Task brief
In the data below, find the line containing "plant: (288, 816) -> (552, 1120), added"; reproduce that line and all subsequent lines exactly, and nothing else.
--- Available records ---
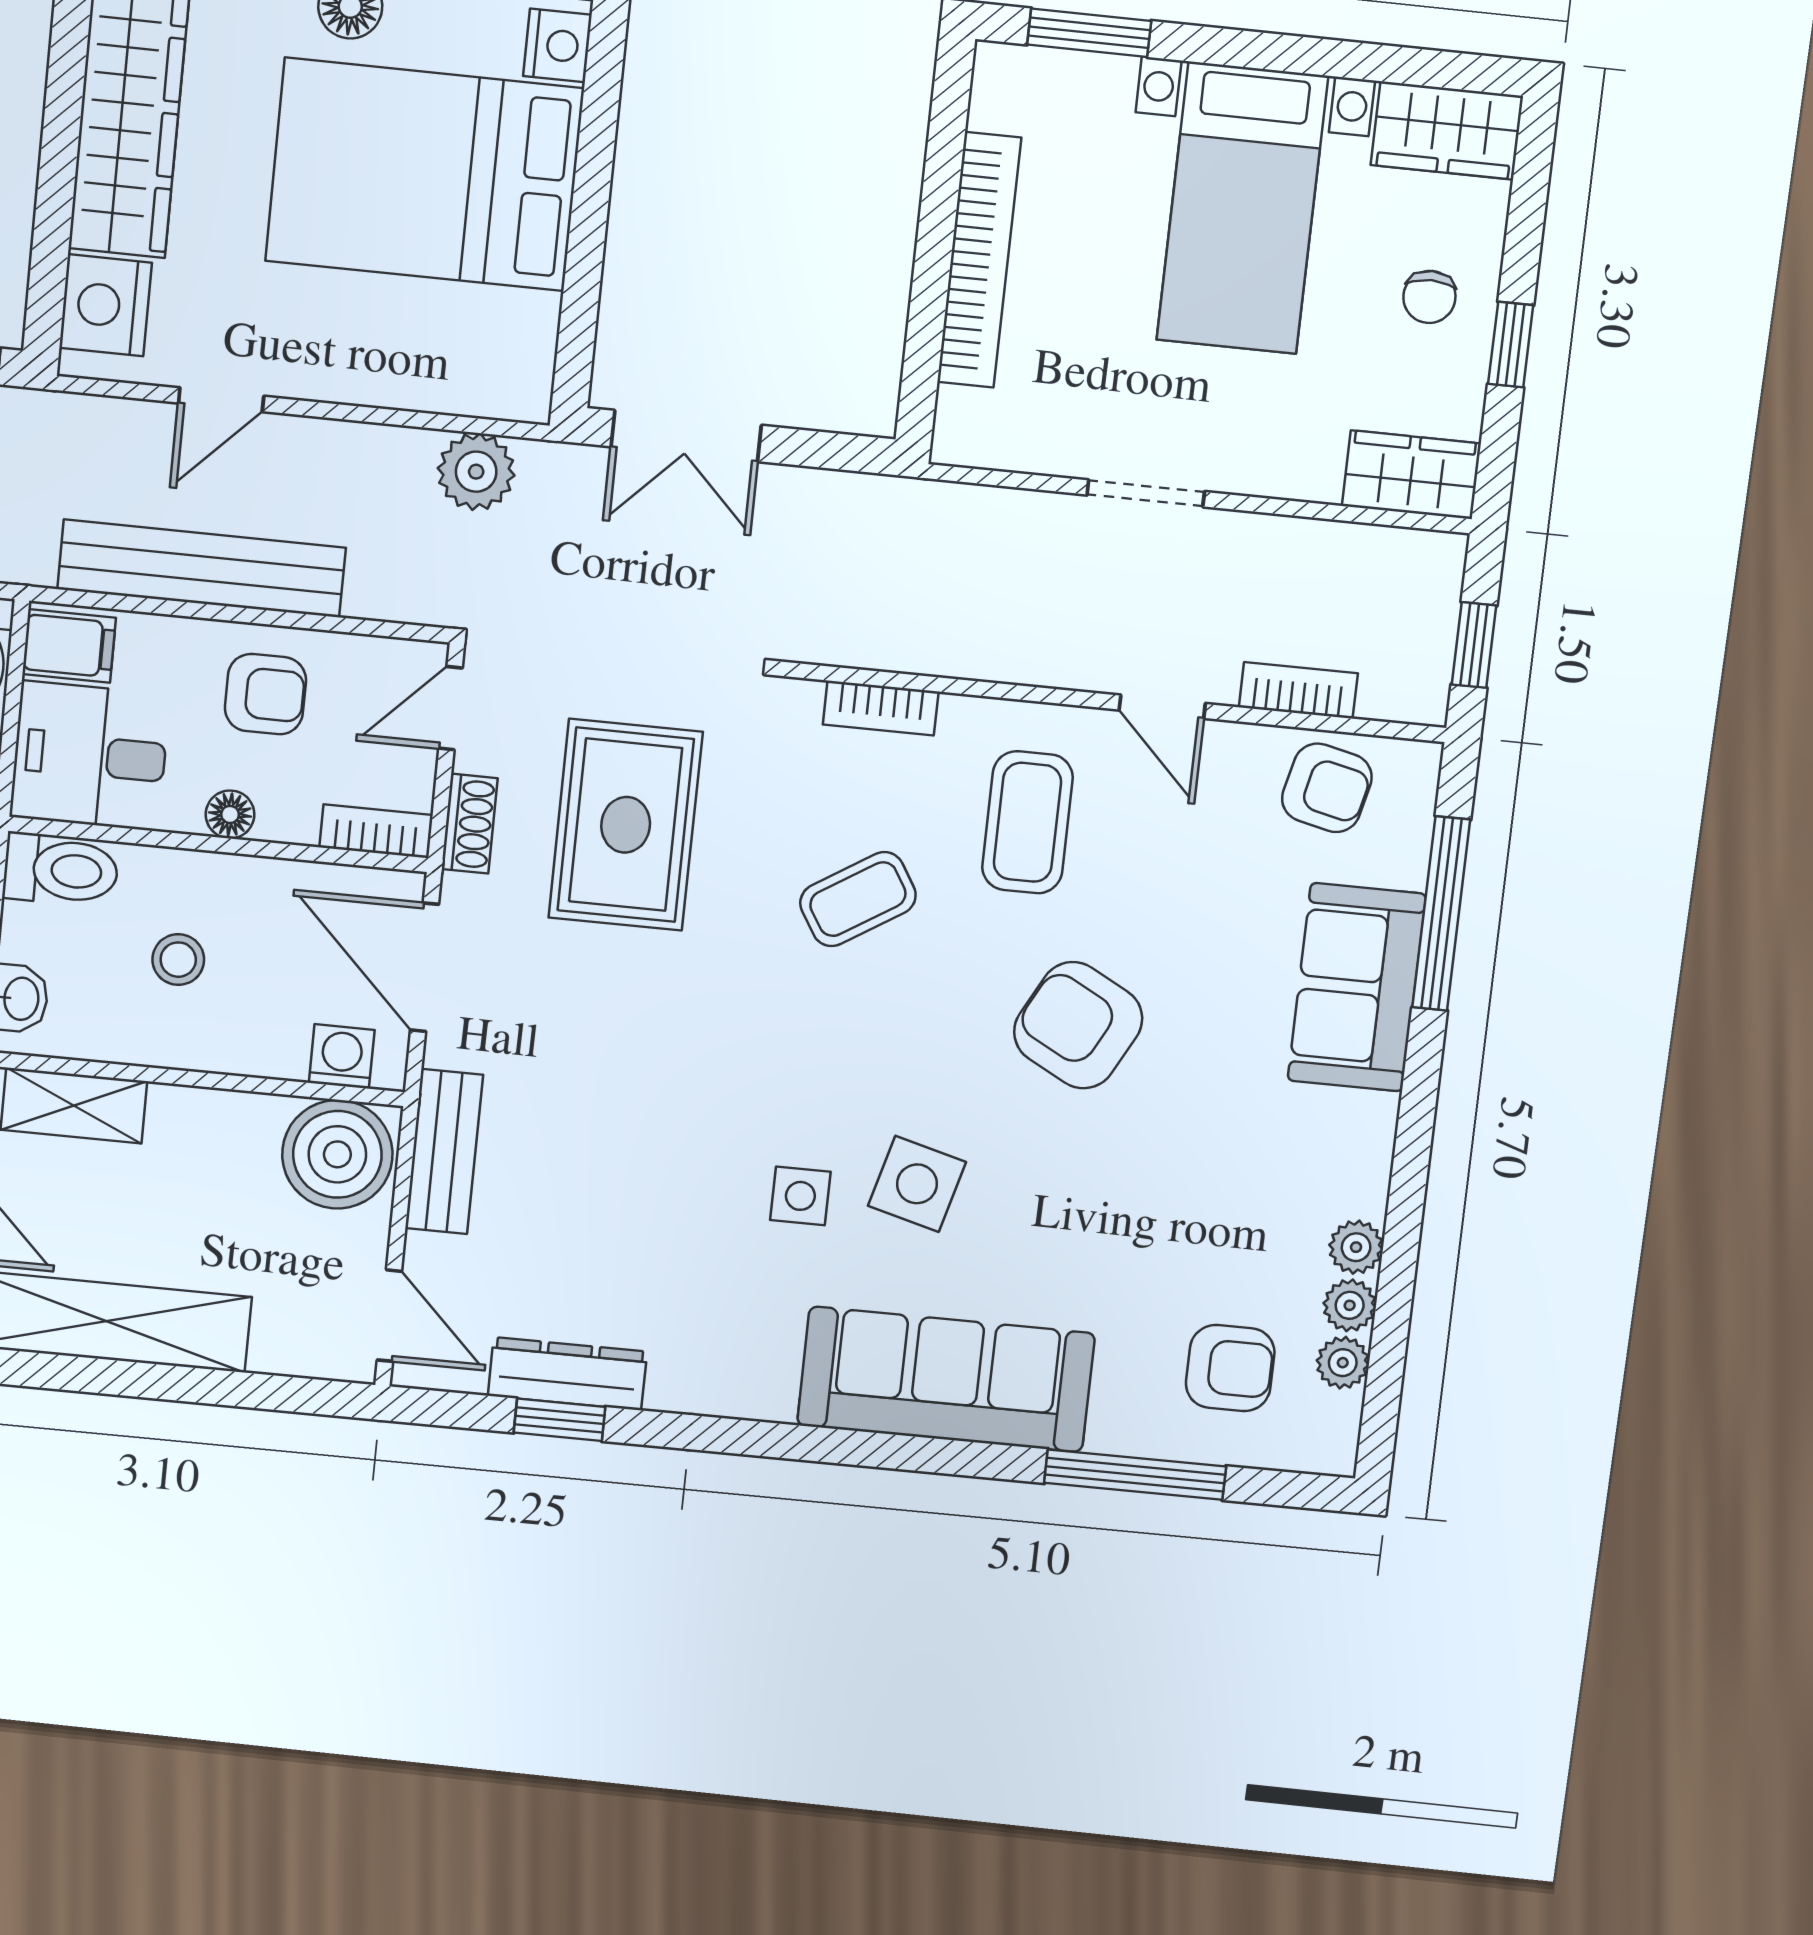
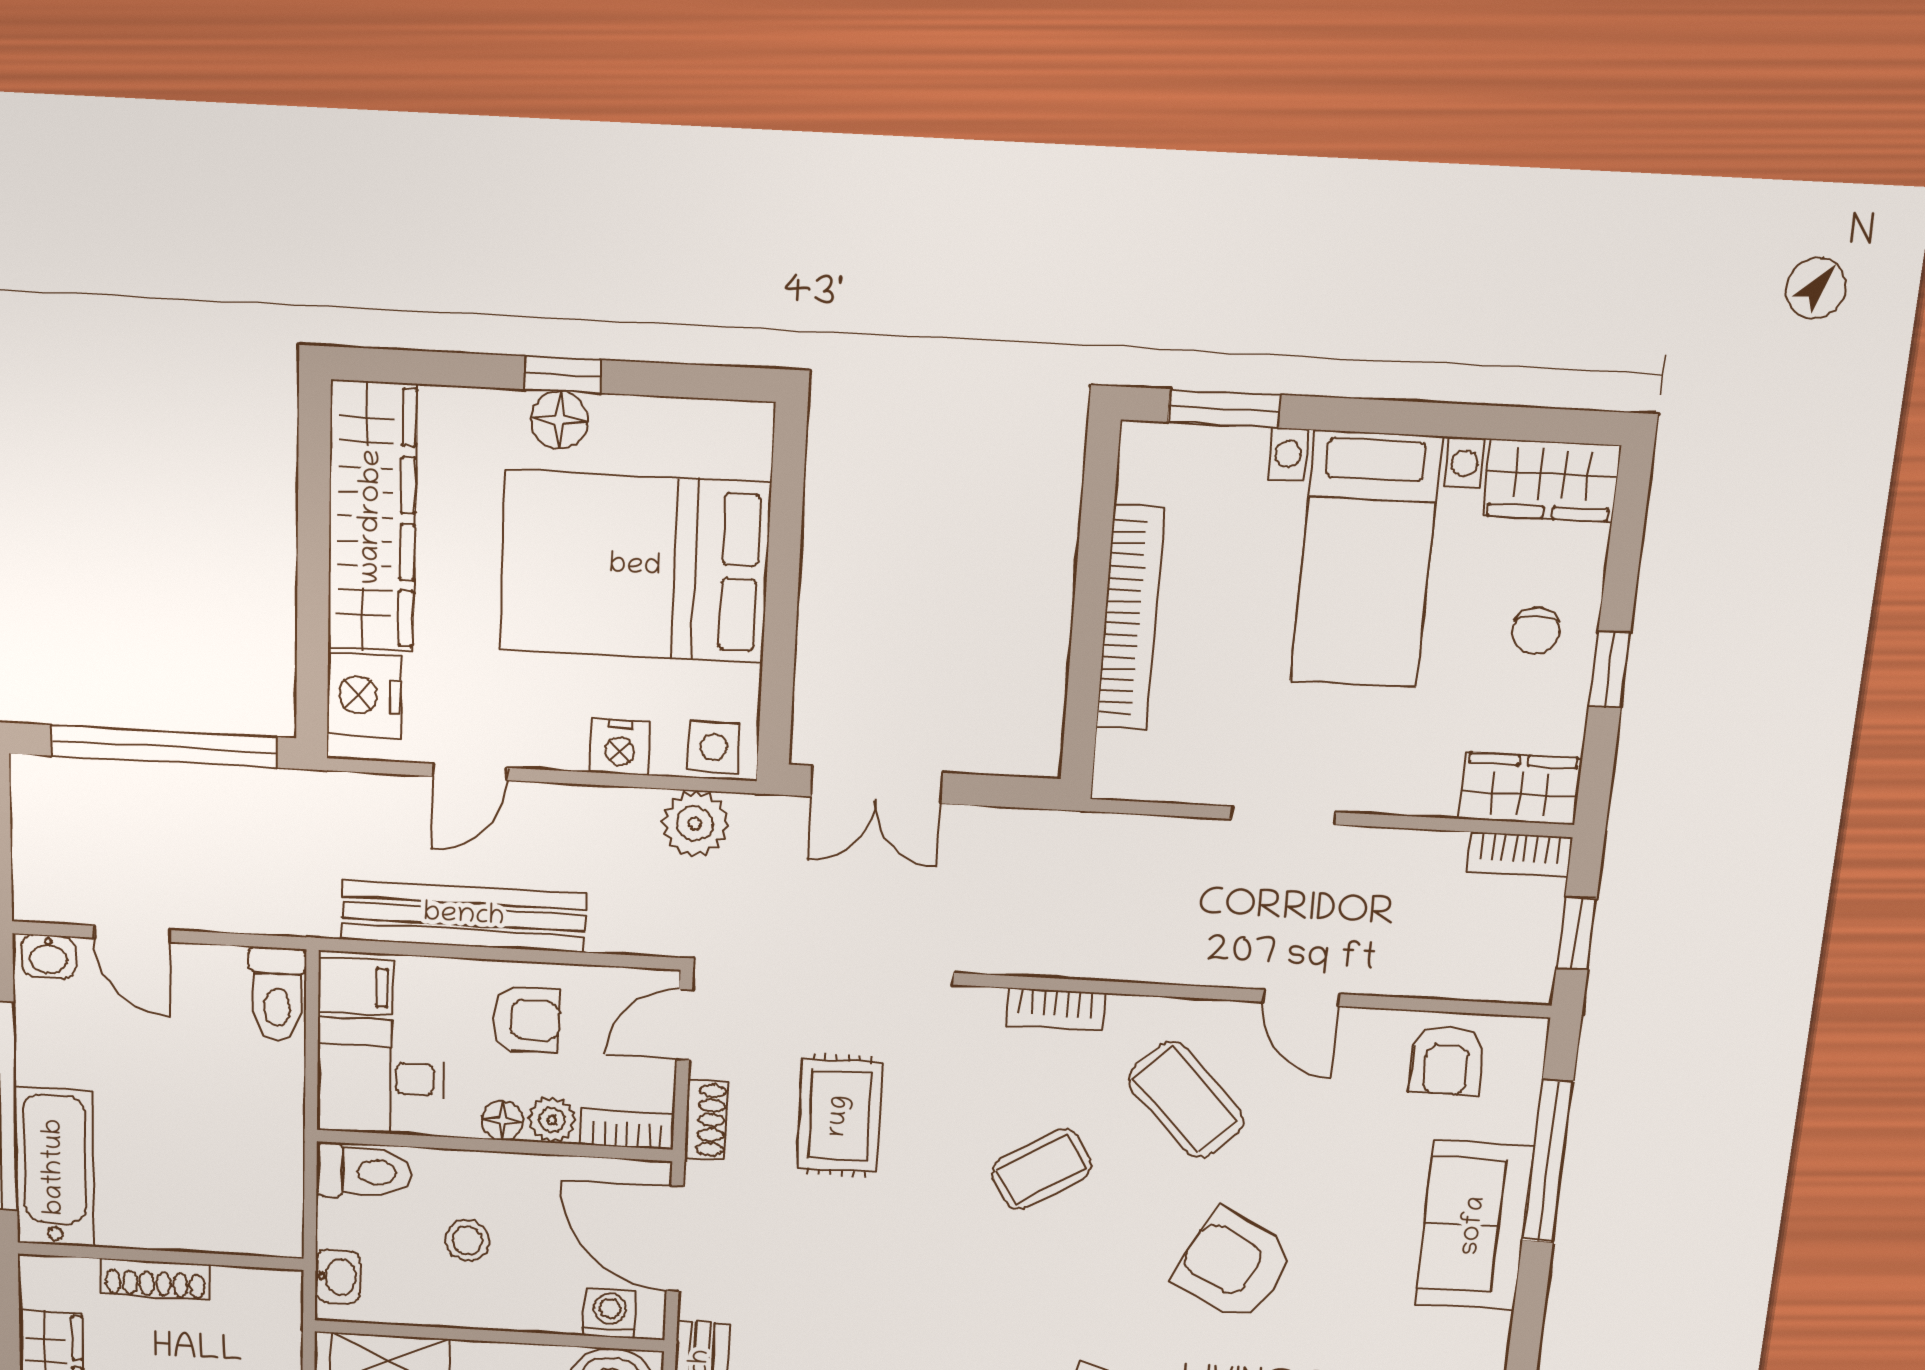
nightstand: (557, 45) -> (620, 747), moved, turned 90
side table: (503, 384) -> (714, 747), added
bookcase: (1298, 690) -> (1519, 855), moved, turned 180
armchair: (1327, 788) -> (1447, 1060), turned 77
plant: (288, 816) -> (552, 1120), added
coffee table: (1027, 822) -> (1186, 1100), turned -44
rug: (626, 825) -> (839, 1116), width x0.73, depth x0.70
---
Problem solution
plant: (288, 816) -> (552, 1120), added
coffee table: (1027, 822) -> (1186, 1100), turned -44
rug: (626, 825) -> (839, 1116), width x0.73, depth x0.70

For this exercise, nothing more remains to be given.